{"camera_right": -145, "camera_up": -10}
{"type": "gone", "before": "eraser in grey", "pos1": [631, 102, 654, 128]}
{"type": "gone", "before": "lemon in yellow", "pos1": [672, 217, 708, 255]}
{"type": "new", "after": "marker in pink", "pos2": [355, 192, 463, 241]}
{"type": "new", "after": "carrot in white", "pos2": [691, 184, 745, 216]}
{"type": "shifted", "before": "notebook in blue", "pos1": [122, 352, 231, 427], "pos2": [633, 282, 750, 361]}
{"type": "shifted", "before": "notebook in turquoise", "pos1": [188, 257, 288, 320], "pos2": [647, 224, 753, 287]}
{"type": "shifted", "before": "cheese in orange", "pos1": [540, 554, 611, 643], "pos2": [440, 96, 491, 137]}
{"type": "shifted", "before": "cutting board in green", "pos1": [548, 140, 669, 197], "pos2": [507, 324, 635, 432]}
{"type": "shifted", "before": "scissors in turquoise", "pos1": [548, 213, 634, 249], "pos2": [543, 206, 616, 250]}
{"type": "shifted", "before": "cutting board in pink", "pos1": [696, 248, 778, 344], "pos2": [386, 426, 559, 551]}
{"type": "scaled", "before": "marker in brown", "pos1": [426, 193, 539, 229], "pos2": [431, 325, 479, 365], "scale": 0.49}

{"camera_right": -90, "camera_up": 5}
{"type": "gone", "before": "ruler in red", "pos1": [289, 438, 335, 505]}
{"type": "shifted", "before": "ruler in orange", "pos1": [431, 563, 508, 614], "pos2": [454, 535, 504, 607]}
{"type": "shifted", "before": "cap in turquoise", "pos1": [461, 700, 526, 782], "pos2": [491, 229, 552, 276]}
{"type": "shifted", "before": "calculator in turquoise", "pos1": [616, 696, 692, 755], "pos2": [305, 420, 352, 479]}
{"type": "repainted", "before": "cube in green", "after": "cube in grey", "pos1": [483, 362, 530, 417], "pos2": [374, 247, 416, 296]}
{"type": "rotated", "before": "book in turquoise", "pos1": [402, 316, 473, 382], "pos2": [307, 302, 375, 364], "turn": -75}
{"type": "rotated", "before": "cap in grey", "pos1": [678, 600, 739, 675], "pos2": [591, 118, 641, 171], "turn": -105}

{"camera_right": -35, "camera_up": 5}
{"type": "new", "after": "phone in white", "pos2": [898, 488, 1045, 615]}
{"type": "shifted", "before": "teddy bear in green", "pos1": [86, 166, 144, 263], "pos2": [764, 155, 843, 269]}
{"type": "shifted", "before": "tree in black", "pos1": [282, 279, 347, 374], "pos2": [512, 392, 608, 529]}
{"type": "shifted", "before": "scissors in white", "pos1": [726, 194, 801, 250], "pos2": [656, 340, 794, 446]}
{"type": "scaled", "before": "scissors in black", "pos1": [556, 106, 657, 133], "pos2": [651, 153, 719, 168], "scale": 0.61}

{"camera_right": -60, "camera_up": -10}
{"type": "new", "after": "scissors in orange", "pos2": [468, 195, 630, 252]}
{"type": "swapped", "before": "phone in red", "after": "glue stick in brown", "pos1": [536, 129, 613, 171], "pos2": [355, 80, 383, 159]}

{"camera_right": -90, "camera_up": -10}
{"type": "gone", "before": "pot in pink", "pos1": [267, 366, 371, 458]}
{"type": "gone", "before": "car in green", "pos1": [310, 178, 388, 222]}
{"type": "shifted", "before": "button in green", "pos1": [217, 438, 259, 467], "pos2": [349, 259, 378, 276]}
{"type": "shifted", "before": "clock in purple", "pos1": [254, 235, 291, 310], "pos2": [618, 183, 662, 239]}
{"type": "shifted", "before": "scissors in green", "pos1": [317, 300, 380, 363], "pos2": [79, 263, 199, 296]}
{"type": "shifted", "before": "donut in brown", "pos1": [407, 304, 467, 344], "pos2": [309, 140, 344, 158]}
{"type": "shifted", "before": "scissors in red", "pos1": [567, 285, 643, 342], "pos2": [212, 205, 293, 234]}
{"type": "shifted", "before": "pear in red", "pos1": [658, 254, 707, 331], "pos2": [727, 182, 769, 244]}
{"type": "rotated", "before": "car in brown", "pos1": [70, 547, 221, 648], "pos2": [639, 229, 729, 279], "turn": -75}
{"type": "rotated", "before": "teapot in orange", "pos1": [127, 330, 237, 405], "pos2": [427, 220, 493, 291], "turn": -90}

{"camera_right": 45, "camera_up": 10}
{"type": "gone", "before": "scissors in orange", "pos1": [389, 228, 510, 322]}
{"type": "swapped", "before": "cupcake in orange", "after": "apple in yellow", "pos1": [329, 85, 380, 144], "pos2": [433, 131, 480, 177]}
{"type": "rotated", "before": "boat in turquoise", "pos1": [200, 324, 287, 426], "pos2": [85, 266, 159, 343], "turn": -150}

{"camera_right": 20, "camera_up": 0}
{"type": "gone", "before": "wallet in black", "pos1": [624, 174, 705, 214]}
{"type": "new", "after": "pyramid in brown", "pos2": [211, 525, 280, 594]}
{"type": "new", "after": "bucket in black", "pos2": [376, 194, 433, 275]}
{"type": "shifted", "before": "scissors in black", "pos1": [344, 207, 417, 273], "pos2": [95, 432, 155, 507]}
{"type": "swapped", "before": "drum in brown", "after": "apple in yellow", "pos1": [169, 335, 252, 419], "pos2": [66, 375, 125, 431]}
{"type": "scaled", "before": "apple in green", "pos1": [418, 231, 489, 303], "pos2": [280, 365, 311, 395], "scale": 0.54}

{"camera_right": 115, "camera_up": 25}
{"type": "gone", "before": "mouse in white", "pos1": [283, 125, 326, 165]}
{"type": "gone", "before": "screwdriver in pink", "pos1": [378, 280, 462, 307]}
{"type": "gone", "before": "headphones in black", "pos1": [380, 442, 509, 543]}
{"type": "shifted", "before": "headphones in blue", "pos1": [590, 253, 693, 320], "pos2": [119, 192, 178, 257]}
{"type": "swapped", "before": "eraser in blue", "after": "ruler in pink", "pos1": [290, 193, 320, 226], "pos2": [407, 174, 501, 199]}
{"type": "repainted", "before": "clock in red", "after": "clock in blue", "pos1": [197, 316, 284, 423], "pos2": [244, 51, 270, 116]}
#####
Task prompt:
Set out every line from the material that contains the string "board".

Expected output:
{"type": "shifted", "before": "cutting board in green", "pos1": [548, 140, 669, 197], "pos2": [507, 324, 635, 432]}
{"type": "shifted", "before": "cutting board in pink", "pos1": [696, 248, 778, 344], "pos2": [386, 426, 559, 551]}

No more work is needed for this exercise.